Could you return every record below exactly as it stands, leaving out the pictures?

Edit tracking data:

******

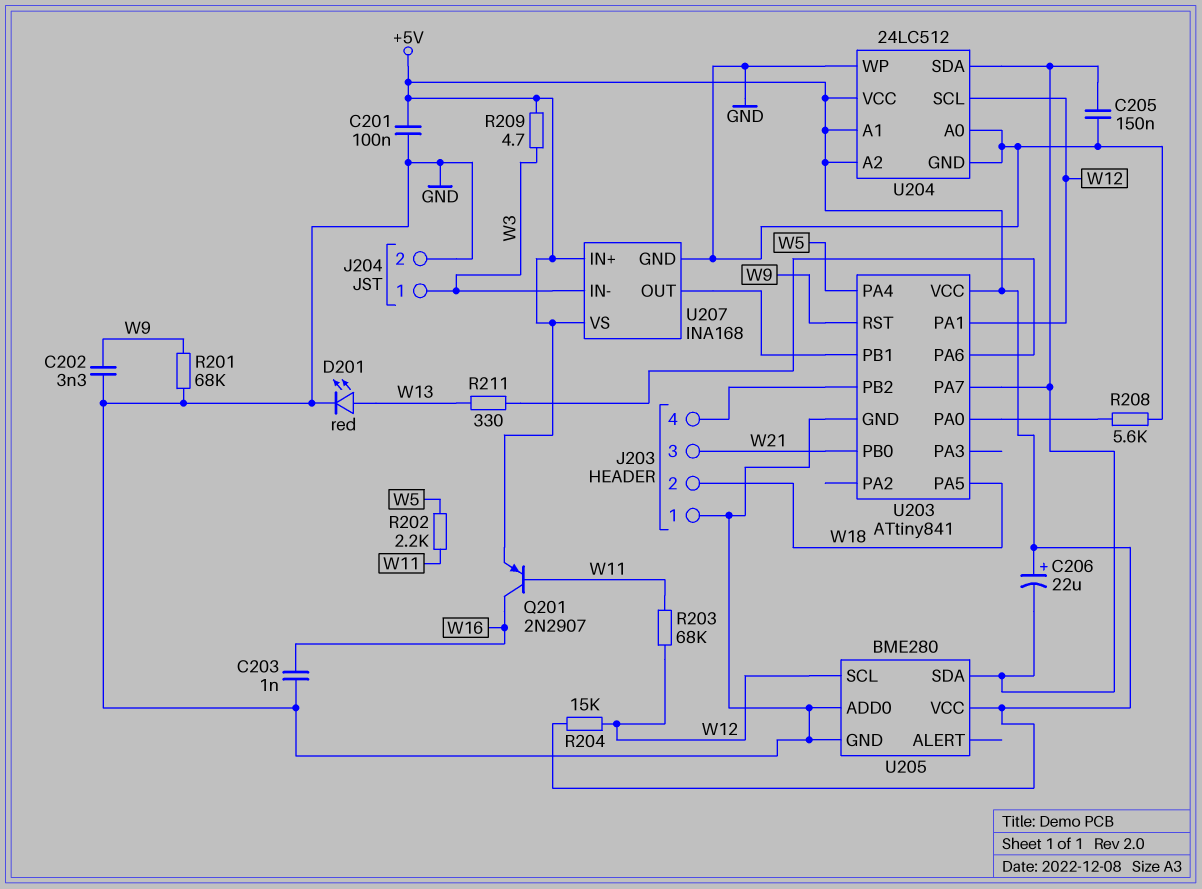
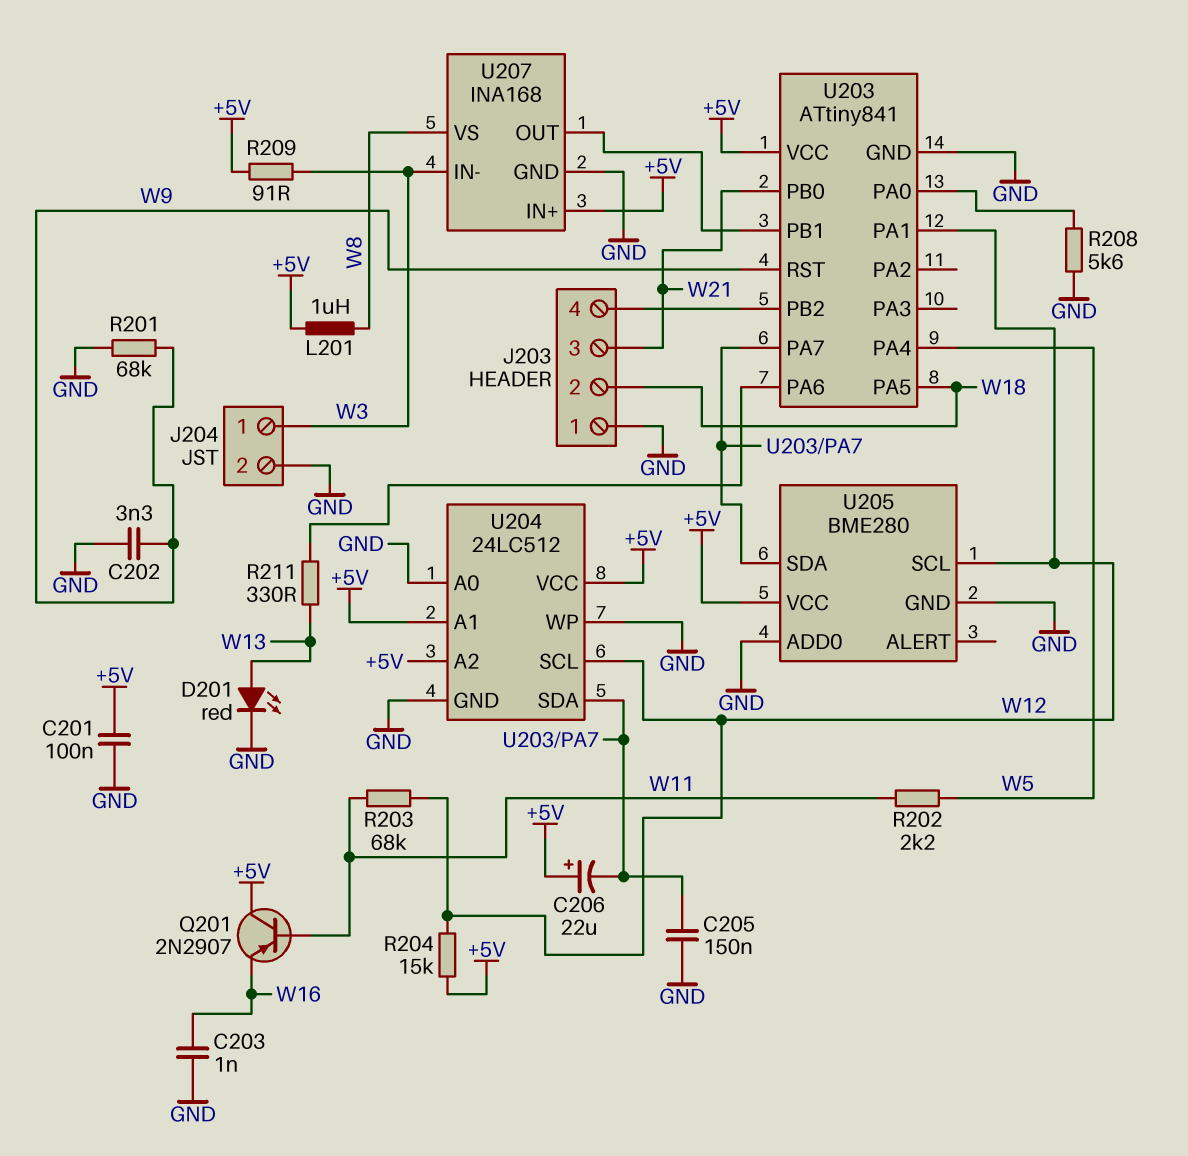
L201: none -> 1uH (+5V, W8)
Q201: PNP 2N2907 (B W11, C W16, E +5V) -> PNP 2N2907 (B W11, C +5V, E W16)
R209: 4.7 (+5V, W3) -> 91 (+5V, W3)
U207 pin VS: +5V -> W8

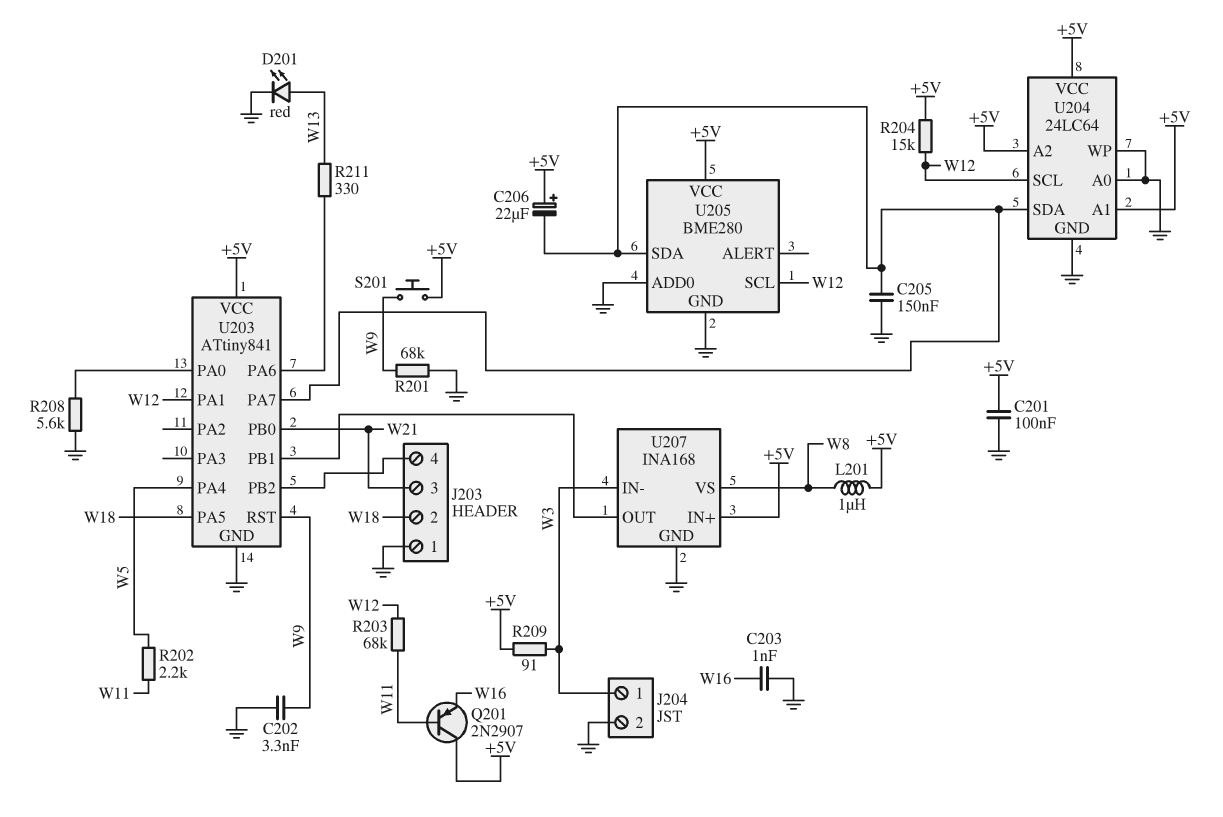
S201: none -> button (+5V, W9)
U204: 24LC512 -> 24LC64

******

> [Expected answer]
L201: none -> 1uH (+5V, W8)
Q201: PNP 2N2907 (B W11, C W16, E +5V) -> PNP 2N2907 (B W11, C +5V, E W16)
R209: 4.7 (+5V, W3) -> 91 (+5V, W3)
U207 pin VS: +5V -> W8

S201: none -> button (+5V, W9)
U204: 24LC512 -> 24LC64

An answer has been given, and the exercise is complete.